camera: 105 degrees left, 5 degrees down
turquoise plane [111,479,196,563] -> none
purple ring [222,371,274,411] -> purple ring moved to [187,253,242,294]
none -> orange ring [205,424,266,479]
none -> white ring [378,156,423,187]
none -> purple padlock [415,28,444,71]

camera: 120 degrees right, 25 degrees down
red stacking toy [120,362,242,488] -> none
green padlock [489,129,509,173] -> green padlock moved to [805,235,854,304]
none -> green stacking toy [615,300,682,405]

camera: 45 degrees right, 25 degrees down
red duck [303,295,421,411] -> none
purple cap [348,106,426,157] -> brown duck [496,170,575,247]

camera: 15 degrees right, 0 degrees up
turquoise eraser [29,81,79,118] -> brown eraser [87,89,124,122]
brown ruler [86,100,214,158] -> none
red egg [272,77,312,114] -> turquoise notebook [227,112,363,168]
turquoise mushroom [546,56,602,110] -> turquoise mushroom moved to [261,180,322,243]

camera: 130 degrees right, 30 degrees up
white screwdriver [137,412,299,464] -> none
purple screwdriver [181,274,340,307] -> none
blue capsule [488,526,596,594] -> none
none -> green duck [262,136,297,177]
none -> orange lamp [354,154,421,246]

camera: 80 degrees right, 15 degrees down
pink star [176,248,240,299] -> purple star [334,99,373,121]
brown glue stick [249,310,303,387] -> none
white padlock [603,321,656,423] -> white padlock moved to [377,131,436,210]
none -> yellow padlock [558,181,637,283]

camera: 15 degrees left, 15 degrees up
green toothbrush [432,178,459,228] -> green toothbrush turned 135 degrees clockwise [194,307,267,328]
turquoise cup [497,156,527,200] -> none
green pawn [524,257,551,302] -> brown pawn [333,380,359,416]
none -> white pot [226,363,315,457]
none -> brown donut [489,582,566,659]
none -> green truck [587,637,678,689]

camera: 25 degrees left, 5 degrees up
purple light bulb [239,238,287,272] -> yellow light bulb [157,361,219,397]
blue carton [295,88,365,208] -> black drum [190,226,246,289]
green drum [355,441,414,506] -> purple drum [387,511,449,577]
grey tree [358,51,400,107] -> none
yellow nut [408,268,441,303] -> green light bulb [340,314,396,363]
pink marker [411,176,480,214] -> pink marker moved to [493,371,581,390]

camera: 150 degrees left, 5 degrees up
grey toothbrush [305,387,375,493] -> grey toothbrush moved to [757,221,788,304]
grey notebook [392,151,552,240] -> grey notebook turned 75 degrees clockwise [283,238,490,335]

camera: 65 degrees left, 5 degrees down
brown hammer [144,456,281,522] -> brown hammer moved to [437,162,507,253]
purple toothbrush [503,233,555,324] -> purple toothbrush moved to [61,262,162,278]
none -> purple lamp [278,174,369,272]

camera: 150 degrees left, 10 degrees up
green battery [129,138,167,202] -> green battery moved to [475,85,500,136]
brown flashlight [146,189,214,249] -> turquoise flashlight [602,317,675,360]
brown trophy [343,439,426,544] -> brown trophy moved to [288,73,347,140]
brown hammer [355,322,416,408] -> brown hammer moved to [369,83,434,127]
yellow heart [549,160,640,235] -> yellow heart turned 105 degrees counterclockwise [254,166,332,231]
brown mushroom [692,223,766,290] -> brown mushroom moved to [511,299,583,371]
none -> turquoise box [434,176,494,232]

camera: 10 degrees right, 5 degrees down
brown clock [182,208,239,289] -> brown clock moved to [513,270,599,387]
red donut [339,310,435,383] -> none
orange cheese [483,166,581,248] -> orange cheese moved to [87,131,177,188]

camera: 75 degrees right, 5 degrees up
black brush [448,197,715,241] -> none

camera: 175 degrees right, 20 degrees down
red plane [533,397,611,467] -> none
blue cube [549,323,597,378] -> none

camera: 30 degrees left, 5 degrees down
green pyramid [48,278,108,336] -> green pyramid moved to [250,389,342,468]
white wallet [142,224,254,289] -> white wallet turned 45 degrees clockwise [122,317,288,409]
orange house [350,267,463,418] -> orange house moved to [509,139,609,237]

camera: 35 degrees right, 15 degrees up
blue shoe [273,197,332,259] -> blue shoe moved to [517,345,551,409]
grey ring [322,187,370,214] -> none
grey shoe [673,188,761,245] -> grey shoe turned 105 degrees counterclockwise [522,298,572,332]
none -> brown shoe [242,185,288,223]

━━━━━━

### Description of the task
Output the records above exactly, from their first line through the line that contains "none -> orange lamp [354,154,421,246]", and add nothing.

### Result
camera: 105 degrees left, 5 degrees down
turquoise plane [111,479,196,563] -> none
purple ring [222,371,274,411] -> purple ring moved to [187,253,242,294]
none -> orange ring [205,424,266,479]
none -> white ring [378,156,423,187]
none -> purple padlock [415,28,444,71]

camera: 120 degrees right, 25 degrees down
red stacking toy [120,362,242,488] -> none
green padlock [489,129,509,173] -> green padlock moved to [805,235,854,304]
none -> green stacking toy [615,300,682,405]

camera: 45 degrees right, 25 degrees down
red duck [303,295,421,411] -> none
purple cap [348,106,426,157] -> brown duck [496,170,575,247]

camera: 15 degrees right, 0 degrees up
turquoise eraser [29,81,79,118] -> brown eraser [87,89,124,122]
brown ruler [86,100,214,158] -> none
red egg [272,77,312,114] -> turquoise notebook [227,112,363,168]
turquoise mushroom [546,56,602,110] -> turquoise mushroom moved to [261,180,322,243]

camera: 130 degrees right, 30 degrees up
white screwdriver [137,412,299,464] -> none
purple screwdriver [181,274,340,307] -> none
blue capsule [488,526,596,594] -> none
none -> green duck [262,136,297,177]
none -> orange lamp [354,154,421,246]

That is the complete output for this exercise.